▶ **GIVEN INSTRUCTION**: Locate every line in the rows below that contains the string "place", matching case exactly, and copy each such line in full.

- - -

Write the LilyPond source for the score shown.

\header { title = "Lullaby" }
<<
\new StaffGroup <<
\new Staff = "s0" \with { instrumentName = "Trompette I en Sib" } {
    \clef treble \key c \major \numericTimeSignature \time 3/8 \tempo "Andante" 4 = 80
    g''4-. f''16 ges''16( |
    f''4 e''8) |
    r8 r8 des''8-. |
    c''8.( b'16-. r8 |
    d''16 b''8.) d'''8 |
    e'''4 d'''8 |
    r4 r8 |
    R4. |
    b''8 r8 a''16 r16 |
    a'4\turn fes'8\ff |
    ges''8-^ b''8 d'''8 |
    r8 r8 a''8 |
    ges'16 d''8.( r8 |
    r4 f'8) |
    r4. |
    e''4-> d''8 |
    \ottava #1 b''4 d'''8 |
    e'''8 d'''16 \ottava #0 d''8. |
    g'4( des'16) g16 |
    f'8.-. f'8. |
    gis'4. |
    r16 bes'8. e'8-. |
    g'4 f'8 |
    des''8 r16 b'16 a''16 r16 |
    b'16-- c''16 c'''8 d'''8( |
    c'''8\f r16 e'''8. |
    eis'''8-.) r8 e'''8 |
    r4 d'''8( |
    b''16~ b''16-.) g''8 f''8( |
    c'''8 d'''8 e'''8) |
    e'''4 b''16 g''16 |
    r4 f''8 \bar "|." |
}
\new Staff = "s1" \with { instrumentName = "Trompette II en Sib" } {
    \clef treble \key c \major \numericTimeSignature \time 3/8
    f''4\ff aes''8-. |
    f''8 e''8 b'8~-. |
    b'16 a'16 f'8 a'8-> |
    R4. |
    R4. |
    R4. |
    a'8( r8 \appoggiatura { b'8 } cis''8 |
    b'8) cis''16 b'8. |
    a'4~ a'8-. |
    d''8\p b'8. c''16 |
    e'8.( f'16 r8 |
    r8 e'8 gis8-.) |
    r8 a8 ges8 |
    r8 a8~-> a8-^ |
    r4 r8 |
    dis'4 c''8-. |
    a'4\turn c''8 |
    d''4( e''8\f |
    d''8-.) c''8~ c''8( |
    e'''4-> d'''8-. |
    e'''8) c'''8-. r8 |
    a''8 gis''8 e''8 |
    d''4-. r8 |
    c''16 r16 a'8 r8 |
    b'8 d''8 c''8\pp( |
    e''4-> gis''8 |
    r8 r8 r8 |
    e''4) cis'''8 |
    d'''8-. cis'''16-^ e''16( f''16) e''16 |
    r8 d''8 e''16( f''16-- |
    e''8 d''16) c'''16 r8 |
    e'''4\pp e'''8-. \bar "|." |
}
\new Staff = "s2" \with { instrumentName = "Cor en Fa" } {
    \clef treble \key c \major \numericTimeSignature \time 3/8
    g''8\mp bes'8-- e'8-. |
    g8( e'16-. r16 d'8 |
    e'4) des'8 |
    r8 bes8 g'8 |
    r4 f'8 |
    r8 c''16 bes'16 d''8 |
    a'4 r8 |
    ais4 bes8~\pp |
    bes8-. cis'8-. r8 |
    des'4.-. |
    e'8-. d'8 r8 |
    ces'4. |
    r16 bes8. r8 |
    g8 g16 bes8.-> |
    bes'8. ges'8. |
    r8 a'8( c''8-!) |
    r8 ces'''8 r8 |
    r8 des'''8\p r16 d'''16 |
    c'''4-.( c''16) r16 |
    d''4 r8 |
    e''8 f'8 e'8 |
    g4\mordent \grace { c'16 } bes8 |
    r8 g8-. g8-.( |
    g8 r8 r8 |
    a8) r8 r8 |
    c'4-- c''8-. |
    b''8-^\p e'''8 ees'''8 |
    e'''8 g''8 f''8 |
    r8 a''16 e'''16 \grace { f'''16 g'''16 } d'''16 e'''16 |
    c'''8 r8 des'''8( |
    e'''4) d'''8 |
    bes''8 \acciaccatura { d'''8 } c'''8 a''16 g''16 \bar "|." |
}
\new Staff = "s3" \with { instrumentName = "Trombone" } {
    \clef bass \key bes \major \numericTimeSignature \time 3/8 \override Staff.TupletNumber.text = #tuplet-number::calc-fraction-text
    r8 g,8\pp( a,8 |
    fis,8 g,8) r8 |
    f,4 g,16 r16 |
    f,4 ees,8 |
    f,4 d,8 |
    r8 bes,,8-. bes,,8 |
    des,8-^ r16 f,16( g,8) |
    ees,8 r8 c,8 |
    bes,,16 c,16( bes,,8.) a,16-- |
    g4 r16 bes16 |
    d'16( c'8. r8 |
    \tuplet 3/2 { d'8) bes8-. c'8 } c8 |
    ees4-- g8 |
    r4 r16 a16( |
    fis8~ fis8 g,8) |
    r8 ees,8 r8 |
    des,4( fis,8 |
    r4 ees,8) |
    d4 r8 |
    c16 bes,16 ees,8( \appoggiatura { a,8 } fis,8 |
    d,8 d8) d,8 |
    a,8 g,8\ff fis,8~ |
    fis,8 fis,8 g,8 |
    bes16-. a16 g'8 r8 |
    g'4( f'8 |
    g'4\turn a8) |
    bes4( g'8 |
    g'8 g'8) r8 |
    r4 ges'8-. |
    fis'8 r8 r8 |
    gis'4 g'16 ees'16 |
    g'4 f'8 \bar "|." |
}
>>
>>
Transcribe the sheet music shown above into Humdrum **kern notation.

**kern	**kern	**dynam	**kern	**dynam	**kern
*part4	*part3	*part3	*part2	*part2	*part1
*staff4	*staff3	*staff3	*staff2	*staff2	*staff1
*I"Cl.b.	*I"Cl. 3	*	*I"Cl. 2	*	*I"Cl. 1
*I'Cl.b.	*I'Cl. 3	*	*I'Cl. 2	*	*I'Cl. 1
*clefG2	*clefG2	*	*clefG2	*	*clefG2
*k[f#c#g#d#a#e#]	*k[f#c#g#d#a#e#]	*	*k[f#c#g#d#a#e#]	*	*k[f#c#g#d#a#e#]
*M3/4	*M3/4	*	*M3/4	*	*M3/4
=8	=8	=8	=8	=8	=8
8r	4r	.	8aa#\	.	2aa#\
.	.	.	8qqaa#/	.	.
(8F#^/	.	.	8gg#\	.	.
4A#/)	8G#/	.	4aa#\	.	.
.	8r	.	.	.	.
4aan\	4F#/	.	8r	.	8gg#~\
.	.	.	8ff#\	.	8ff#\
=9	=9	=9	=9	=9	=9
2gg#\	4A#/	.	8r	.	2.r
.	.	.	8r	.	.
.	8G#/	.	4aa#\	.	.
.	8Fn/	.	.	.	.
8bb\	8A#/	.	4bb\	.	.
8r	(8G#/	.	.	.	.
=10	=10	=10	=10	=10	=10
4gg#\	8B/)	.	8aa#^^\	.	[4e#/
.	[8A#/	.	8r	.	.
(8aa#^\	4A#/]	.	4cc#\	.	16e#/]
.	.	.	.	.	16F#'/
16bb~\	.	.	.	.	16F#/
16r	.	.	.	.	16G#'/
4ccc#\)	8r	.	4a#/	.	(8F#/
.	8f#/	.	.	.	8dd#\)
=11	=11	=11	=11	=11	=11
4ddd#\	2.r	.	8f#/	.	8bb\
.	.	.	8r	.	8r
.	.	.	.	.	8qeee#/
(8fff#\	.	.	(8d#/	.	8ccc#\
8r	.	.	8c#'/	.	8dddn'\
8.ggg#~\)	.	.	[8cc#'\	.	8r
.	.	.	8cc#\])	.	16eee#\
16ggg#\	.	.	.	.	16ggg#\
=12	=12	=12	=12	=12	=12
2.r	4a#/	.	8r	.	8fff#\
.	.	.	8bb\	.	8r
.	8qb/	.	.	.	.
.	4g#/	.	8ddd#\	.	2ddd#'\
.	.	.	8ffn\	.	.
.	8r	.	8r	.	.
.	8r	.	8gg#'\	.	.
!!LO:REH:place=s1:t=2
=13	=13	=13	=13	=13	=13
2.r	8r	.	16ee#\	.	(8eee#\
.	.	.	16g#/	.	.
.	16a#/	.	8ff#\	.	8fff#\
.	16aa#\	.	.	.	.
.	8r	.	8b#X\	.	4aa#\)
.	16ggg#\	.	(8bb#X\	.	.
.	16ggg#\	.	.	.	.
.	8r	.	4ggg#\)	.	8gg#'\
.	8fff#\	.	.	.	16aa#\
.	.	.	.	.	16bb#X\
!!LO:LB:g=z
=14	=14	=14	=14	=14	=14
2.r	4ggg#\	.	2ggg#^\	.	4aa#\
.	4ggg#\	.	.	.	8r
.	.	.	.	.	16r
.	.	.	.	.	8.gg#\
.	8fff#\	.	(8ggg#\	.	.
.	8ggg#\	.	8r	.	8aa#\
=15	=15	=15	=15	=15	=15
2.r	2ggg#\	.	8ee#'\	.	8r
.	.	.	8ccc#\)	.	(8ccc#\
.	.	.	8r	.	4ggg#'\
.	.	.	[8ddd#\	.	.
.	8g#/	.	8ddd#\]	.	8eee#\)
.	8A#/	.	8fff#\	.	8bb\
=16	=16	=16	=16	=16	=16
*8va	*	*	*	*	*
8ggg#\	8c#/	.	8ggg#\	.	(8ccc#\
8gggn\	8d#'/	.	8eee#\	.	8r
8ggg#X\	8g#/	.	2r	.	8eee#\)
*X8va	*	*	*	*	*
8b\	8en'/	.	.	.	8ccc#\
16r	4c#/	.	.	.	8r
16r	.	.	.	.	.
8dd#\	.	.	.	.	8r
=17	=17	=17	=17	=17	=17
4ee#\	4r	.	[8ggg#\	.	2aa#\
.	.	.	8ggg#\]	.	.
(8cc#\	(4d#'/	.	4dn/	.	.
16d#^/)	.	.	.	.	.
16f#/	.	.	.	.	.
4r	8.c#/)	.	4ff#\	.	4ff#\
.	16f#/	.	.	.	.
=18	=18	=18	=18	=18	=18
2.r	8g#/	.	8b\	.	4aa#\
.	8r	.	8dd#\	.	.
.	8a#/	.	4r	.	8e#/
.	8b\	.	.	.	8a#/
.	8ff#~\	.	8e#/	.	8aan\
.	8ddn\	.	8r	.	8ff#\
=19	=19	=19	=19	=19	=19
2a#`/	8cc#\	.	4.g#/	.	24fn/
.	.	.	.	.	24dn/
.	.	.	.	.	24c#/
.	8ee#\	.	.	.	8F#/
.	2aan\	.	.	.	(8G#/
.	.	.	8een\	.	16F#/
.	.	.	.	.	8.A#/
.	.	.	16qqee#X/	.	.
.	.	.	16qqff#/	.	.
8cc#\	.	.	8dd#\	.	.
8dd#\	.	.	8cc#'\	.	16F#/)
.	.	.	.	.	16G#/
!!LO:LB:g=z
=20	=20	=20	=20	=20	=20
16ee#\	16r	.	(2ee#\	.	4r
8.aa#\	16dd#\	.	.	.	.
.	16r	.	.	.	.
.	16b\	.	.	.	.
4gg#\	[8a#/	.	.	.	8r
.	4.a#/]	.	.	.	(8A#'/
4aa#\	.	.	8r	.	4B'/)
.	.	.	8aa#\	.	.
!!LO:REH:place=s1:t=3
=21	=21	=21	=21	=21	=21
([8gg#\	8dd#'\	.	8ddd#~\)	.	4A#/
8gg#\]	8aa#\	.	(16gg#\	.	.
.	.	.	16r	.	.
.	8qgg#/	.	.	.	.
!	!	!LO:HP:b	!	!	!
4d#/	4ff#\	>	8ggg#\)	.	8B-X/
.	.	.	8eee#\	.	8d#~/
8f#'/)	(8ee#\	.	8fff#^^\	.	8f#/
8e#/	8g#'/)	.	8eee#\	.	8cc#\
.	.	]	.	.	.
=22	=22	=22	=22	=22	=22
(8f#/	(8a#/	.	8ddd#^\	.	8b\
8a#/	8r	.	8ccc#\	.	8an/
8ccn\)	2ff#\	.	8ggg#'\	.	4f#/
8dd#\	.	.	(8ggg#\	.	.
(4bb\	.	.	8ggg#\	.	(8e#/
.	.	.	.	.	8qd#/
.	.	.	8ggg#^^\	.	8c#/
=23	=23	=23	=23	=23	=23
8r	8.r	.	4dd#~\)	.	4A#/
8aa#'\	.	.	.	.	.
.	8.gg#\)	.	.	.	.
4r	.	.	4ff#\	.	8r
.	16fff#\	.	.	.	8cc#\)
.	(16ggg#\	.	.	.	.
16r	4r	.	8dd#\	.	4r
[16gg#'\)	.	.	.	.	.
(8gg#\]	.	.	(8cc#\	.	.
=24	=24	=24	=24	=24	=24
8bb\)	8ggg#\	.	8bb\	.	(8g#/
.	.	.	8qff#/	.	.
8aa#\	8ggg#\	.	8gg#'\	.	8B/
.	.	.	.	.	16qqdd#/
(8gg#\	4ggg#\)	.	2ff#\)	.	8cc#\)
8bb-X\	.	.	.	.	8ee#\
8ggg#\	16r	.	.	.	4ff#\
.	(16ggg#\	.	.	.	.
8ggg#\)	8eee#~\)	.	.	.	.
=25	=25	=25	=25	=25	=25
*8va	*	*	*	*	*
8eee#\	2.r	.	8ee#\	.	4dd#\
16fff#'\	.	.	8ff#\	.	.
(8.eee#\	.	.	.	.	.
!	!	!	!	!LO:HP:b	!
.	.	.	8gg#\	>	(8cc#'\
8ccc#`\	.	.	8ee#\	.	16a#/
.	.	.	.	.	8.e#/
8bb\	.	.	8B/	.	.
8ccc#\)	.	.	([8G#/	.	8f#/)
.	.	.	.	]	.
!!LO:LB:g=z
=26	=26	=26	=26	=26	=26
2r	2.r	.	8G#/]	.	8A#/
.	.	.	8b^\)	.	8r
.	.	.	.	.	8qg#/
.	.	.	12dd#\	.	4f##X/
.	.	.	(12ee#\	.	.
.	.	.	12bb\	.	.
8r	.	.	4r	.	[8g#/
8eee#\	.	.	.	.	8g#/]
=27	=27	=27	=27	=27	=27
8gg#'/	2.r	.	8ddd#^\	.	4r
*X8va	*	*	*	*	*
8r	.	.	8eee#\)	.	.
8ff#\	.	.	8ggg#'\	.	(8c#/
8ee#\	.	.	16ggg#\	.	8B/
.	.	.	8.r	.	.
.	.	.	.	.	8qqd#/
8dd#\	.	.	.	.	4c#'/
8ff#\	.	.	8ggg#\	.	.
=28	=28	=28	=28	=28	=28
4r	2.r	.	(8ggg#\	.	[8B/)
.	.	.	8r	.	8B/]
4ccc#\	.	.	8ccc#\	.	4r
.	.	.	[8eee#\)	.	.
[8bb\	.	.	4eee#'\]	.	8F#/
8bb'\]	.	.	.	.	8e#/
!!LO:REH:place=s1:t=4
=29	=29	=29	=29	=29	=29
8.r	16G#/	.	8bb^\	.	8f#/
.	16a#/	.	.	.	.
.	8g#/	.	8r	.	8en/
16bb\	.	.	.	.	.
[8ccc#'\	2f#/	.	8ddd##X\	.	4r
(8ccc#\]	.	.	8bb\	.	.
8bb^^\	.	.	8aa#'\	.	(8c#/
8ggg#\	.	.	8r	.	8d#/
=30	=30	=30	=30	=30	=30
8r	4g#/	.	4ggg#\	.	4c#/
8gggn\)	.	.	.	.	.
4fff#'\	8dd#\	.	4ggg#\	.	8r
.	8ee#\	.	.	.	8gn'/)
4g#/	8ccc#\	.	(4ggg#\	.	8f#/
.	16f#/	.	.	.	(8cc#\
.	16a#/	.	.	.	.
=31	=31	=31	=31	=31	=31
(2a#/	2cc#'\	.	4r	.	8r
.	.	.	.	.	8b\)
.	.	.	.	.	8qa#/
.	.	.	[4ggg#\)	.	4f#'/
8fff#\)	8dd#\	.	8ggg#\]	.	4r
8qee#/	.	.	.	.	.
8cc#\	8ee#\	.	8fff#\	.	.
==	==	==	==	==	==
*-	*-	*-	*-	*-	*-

- - -

▶ **THE SOLUTION**:
!!LO:REH:place=s1:t=2
!!LO:REH:place=s1:t=3
!!LO:REH:place=s1:t=4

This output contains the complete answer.